## Exercise objective
Retype the records in full, and please keep the pictures out of the copy.

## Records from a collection
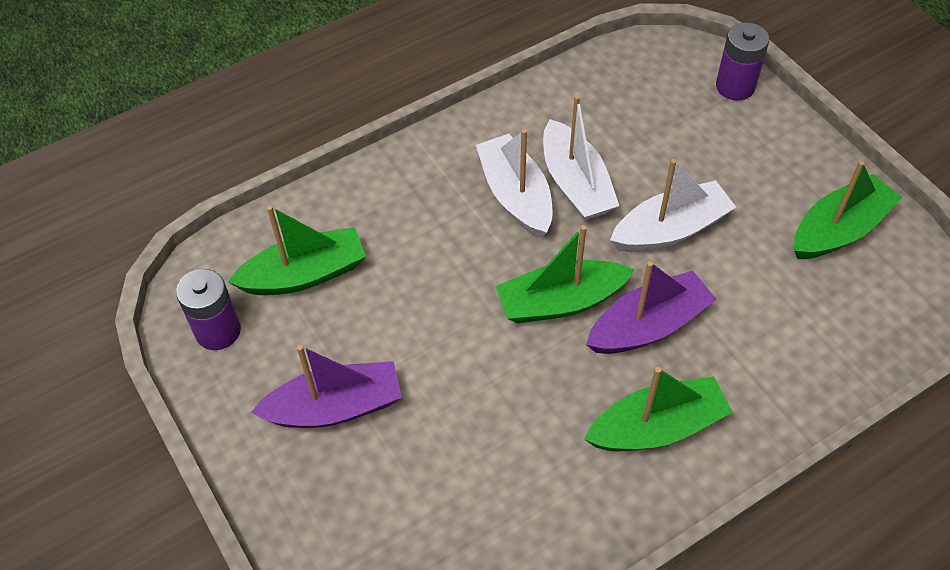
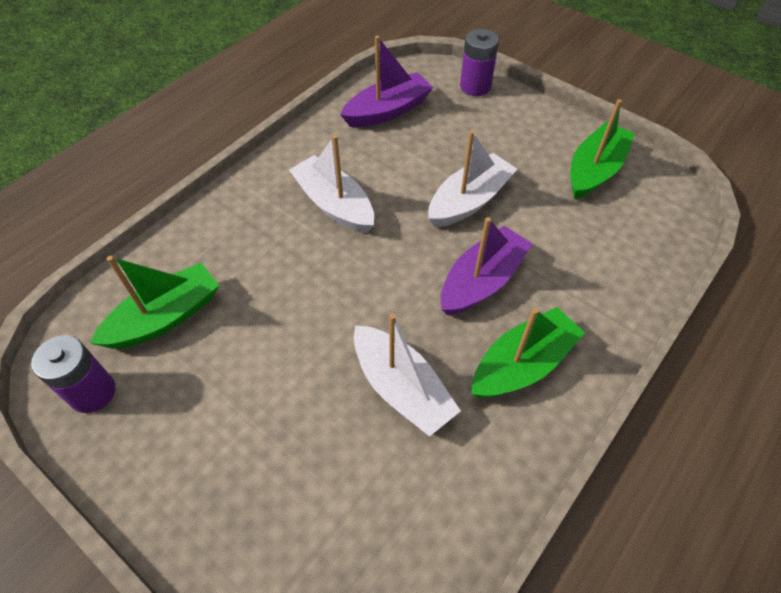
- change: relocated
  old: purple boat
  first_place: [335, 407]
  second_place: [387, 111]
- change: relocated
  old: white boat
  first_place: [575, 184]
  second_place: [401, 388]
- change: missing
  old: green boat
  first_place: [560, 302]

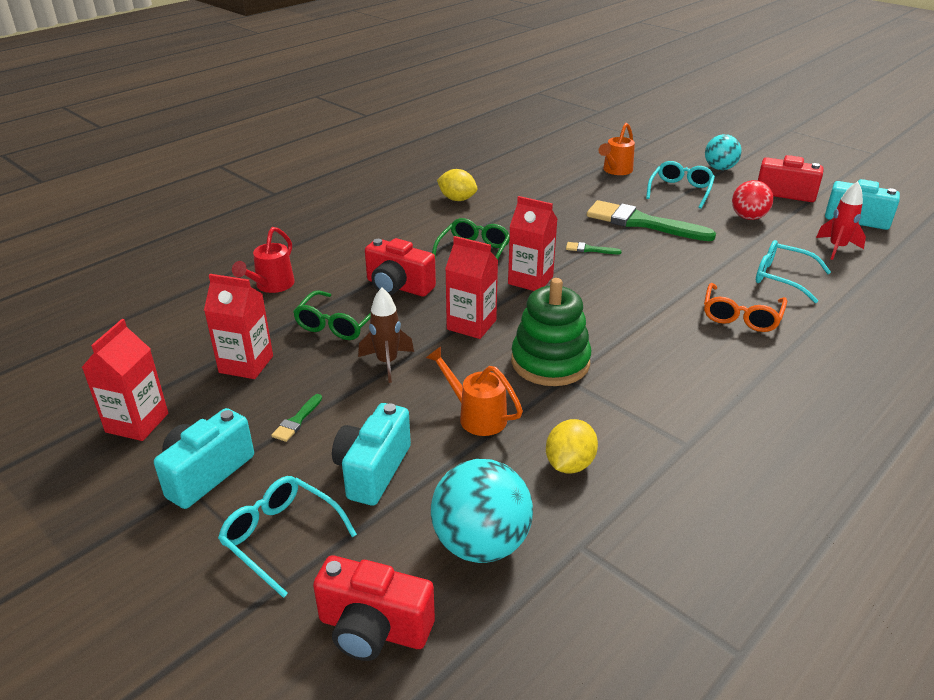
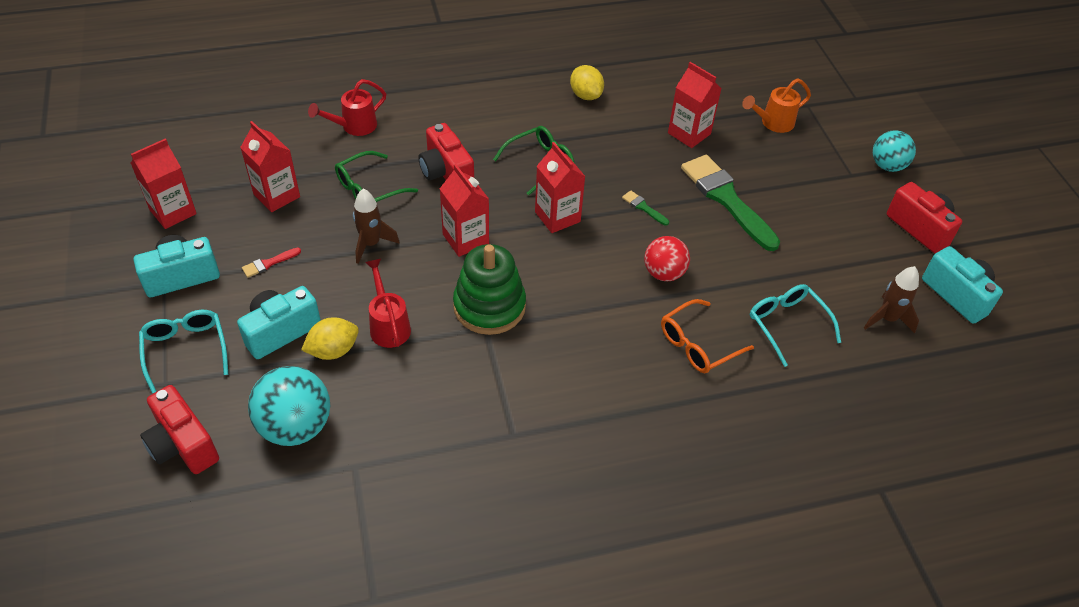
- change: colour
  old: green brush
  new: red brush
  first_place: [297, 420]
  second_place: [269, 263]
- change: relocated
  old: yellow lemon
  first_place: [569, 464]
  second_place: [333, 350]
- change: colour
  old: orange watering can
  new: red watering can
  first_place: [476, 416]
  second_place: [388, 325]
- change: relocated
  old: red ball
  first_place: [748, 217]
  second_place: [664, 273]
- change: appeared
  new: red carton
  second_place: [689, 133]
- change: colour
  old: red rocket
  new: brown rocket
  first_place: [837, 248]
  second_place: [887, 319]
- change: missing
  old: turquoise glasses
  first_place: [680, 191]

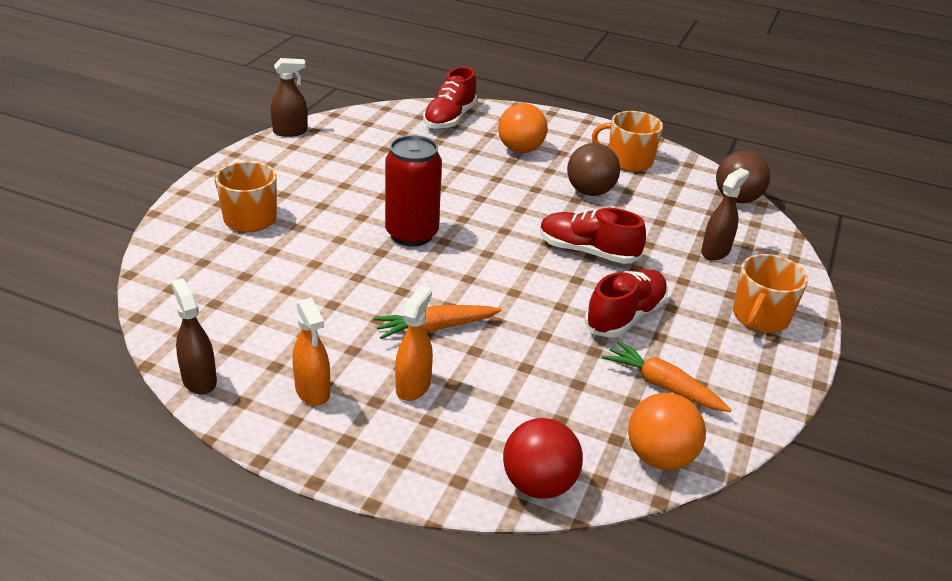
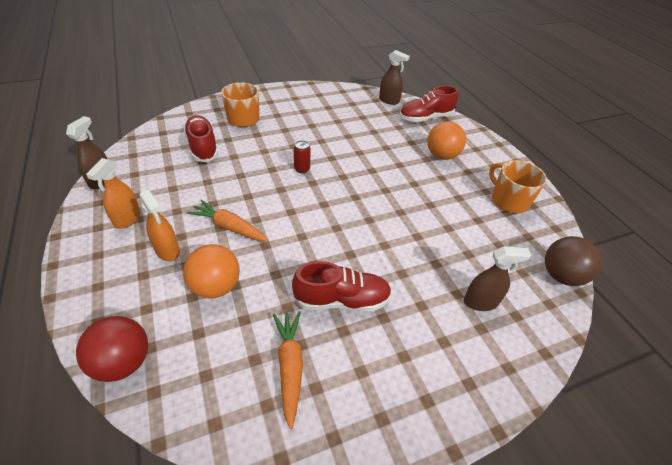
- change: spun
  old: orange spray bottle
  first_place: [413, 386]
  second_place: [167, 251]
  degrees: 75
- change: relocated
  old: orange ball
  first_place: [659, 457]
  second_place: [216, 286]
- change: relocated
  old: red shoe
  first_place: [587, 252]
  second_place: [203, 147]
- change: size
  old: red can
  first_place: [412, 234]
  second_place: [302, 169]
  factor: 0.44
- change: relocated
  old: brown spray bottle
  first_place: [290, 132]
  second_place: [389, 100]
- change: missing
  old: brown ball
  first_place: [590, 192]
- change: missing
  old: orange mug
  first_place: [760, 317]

## Solution to the problem
- change: relocated
  old: purple boat
  first_place: [335, 407]
  second_place: [387, 111]
- change: relocated
  old: white boat
  first_place: [575, 184]
  second_place: [401, 388]
- change: missing
  old: green boat
  first_place: [560, 302]

- change: colour
  old: green brush
  new: red brush
  first_place: [297, 420]
  second_place: [269, 263]
- change: relocated
  old: yellow lemon
  first_place: [569, 464]
  second_place: [333, 350]
- change: colour
  old: orange watering can
  new: red watering can
  first_place: [476, 416]
  second_place: [388, 325]
- change: relocated
  old: red ball
  first_place: [748, 217]
  second_place: [664, 273]
- change: appeared
  new: red carton
  second_place: [689, 133]
- change: colour
  old: red rocket
  new: brown rocket
  first_place: [837, 248]
  second_place: [887, 319]
- change: missing
  old: turquoise glasses
  first_place: [680, 191]

- change: spun
  old: orange spray bottle
  first_place: [413, 386]
  second_place: [167, 251]
  degrees: 75
- change: relocated
  old: orange ball
  first_place: [659, 457]
  second_place: [216, 286]
- change: relocated
  old: red shoe
  first_place: [587, 252]
  second_place: [203, 147]
- change: size
  old: red can
  first_place: [412, 234]
  second_place: [302, 169]
  factor: 0.44
- change: relocated
  old: brown spray bottle
  first_place: [290, 132]
  second_place: [389, 100]
- change: missing
  old: brown ball
  first_place: [590, 192]
- change: missing
  old: orange mug
  first_place: [760, 317]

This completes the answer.